# EXERCISE DIRECTIONS
Nothing in the data may be altered, so output all of it exactly.

# DATASET
Segment Open
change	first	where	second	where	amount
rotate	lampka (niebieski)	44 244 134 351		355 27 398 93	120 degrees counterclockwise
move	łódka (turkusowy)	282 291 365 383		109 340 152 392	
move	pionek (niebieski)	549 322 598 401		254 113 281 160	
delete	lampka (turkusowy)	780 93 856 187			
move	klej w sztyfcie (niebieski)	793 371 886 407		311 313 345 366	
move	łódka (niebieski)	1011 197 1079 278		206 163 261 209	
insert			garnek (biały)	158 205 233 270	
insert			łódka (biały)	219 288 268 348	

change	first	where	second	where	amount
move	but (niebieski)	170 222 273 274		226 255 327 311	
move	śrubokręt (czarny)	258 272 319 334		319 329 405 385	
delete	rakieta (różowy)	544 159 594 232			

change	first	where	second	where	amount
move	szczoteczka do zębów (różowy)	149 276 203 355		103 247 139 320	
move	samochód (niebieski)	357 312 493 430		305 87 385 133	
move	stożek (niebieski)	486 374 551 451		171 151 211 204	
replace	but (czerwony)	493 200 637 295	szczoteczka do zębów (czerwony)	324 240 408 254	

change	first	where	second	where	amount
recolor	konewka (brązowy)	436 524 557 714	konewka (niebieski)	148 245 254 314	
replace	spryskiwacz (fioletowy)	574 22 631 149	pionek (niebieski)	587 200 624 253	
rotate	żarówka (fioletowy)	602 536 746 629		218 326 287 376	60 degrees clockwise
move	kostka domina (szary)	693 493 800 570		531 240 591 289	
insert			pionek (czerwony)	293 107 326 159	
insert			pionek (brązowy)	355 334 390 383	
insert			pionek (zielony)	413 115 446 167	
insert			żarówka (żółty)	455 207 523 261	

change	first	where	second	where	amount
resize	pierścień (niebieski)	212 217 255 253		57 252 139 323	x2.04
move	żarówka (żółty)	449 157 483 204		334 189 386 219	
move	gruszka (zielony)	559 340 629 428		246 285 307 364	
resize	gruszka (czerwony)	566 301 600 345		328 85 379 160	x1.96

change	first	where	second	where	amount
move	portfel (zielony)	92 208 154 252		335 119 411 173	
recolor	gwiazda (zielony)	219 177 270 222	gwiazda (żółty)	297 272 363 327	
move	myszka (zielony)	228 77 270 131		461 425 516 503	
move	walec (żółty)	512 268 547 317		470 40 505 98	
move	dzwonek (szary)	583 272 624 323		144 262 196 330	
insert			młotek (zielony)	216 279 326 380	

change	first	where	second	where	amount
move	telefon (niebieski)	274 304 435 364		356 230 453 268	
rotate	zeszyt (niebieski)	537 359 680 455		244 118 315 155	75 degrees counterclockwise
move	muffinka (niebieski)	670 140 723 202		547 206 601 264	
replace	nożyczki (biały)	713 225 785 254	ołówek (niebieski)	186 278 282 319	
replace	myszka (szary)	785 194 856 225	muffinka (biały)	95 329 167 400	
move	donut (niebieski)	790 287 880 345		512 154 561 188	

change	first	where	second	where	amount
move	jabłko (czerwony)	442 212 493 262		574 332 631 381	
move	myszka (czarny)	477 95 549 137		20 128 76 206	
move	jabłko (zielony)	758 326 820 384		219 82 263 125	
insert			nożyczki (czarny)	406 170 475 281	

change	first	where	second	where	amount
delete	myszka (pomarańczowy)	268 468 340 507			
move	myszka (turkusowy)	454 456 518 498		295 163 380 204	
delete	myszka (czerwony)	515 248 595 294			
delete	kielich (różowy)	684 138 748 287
Segment Closed
# ANSWER AREA
change	first	where	second	where	amount
rotate	lampka (niebieski)	44 244 134 351		355 27 398 93	120 degrees counterclockwise
move	łódka (turkusowy)	282 291 365 383		109 340 152 392	
move	pionek (niebieski)	549 322 598 401		254 113 281 160	
delete	lampka (turkusowy)	780 93 856 187			
move	klej w sztyfcie (niebieski)	793 371 886 407		311 313 345 366	
move	łódka (niebieski)	1011 197 1079 278		206 163 261 209	
insert			garnek (biały)	158 205 233 270	
insert			łódka (biały)	219 288 268 348	

change	first	where	second	where	amount
move	but (niebieski)	170 222 273 274		226 255 327 311	
move	śrubokręt (czarny)	258 272 319 334		319 329 405 385	
delete	rakieta (różowy)	544 159 594 232			

change	first	where	second	where	amount
move	szczoteczka do zębów (różowy)	149 276 203 355		103 247 139 320	
move	samochód (niebieski)	357 312 493 430		305 87 385 133	
move	stożek (niebieski)	486 374 551 451		171 151 211 204	
replace	but (czerwony)	493 200 637 295	szczoteczka do zębów (czerwony)	324 240 408 254	

change	first	where	second	where	amount
recolor	konewka (brązowy)	436 524 557 714	konewka (niebieski)	148 245 254 314	
replace	spryskiwacz (fioletowy)	574 22 631 149	pionek (niebieski)	587 200 624 253	
rotate	żarówka (fioletowy)	602 536 746 629		218 326 287 376	60 degrees clockwise
move	kostka domina (szary)	693 493 800 570		531 240 591 289	
insert			pionek (czerwony)	293 107 326 159	
insert			pionek (brązowy)	355 334 390 383	
insert			pionek (zielony)	413 115 446 167	
insert			żarówka (żółty)	455 207 523 261	

change	first	where	second	where	amount
resize	pierścień (niebieski)	212 217 255 253		57 252 139 323	x2.04
move	żarówka (żółty)	449 157 483 204		334 189 386 219	
move	gruszka (zielony)	559 340 629 428		246 285 307 364	
resize	gruszka (czerwony)	566 301 600 345		328 85 379 160	x1.96

change	first	where	second	where	amount
move	portfel (zielony)	92 208 154 252		335 119 411 173	
recolor	gwiazda (zielony)	219 177 270 222	gwiazda (żółty)	297 272 363 327	
move	myszka (zielony)	228 77 270 131		461 425 516 503	
move	walec (żółty)	512 268 547 317		470 40 505 98	
move	dzwonek (szary)	583 272 624 323		144 262 196 330	
insert			młotek (zielony)	216 279 326 380	

change	first	where	second	where	amount
move	telefon (niebieski)	274 304 435 364		356 230 453 268	
rotate	zeszyt (niebieski)	537 359 680 455		244 118 315 155	75 degrees counterclockwise
move	muffinka (niebieski)	670 140 723 202		547 206 601 264	
replace	nożyczki (biały)	713 225 785 254	ołówek (niebieski)	186 278 282 319	
replace	myszka (szary)	785 194 856 225	muffinka (biały)	95 329 167 400	
move	donut (niebieski)	790 287 880 345		512 154 561 188	

change	first	where	second	where	amount
move	jabłko (czerwony)	442 212 493 262		574 332 631 381	
move	myszka (czarny)	477 95 549 137		20 128 76 206	
move	jabłko (zielony)	758 326 820 384		219 82 263 125	
insert			nożyczki (czarny)	406 170 475 281	

change	first	where	second	where	amount
delete	myszka (pomarańczowy)	268 468 340 507			
move	myszka (turkusowy)	454 456 518 498		295 163 380 204	
delete	myszka (czerwony)	515 248 595 294			
delete	kielich (różowy)	684 138 748 287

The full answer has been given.